• PROBLEM TO SOLVE
Report the number of lines in these entries that contain "relocated". Write only the number.

• DATA SUPPLIED
----------
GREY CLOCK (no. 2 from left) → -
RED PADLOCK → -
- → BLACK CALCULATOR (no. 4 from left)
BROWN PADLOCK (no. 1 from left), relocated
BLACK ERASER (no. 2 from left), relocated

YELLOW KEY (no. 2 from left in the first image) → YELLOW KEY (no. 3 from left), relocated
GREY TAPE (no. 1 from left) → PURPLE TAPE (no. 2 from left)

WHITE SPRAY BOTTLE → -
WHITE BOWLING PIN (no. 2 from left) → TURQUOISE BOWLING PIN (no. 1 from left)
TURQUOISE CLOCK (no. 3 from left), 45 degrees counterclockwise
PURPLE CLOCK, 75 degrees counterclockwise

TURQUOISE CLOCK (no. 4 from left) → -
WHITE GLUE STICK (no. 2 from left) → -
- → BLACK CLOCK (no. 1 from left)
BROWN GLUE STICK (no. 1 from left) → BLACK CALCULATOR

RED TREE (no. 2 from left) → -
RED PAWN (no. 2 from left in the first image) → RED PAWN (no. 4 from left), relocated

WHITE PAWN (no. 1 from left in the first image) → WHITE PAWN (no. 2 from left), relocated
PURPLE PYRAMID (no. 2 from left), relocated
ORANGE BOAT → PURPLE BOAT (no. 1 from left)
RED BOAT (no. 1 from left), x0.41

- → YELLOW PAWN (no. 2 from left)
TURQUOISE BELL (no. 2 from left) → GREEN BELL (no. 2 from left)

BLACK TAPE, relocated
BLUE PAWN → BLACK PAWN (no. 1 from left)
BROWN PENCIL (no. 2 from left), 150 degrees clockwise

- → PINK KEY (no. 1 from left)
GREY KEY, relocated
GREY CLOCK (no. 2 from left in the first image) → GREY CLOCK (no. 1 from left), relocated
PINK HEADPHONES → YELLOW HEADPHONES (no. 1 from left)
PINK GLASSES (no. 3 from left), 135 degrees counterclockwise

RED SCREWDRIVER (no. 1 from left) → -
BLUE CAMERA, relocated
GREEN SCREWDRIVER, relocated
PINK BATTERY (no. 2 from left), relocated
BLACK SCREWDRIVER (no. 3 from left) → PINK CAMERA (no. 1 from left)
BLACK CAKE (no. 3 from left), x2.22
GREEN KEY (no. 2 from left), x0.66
----------
• RESPONSE FOR THIS EXERCISE
12